WHAT YOU HAVE TO DO: Your answer must be an exact copy of the records below, minus any images.

** Opening SOURCE DATA block **

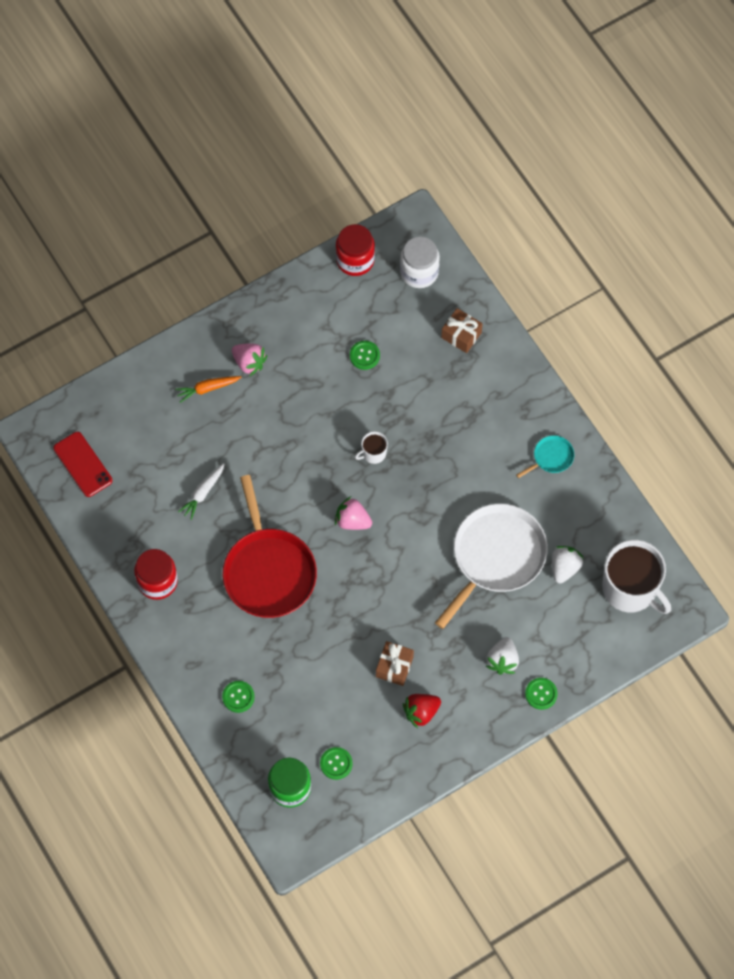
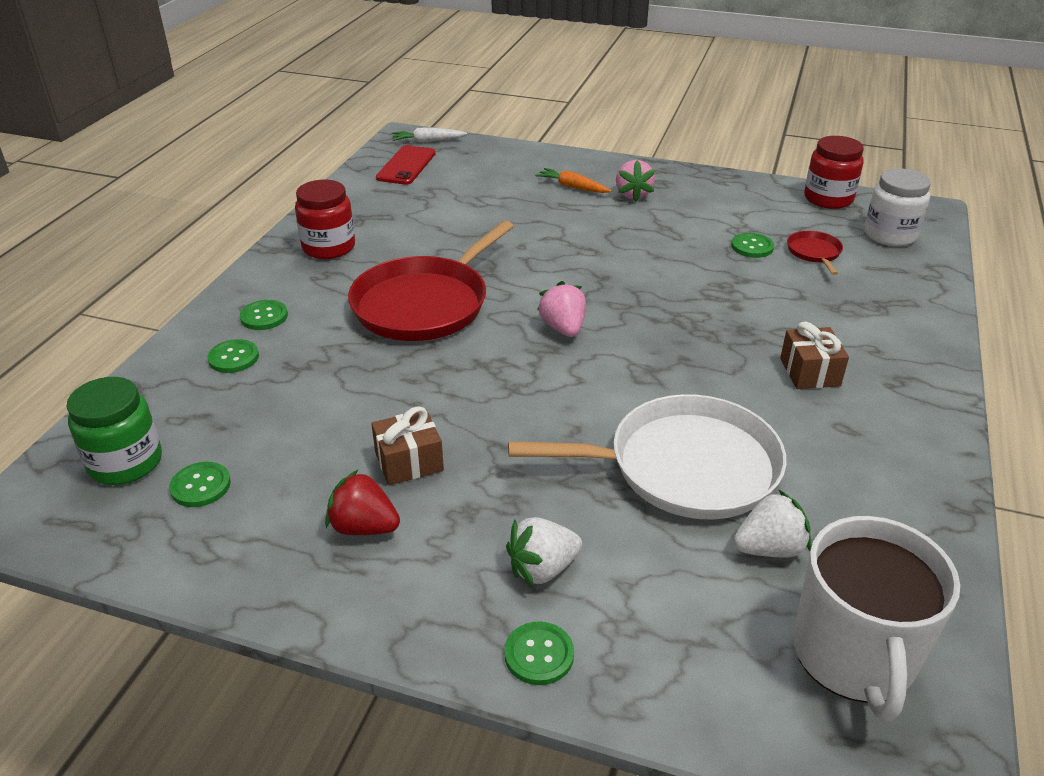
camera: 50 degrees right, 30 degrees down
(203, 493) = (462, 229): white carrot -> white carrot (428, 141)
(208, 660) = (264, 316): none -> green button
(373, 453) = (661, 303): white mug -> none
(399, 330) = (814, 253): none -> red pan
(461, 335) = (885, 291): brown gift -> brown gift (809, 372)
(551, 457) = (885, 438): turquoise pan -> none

** Closing SOURCE DATA block **

WRITTEN ANSWER:
camera: 50 degrees right, 30 degrees down
(203, 493) = (462, 229): white carrot -> white carrot (428, 141)
(208, 660) = (264, 316): none -> green button
(373, 453) = (661, 303): white mug -> none
(399, 330) = (814, 253): none -> red pan
(461, 335) = (885, 291): brown gift -> brown gift (809, 372)
(551, 457) = (885, 438): turquoise pan -> none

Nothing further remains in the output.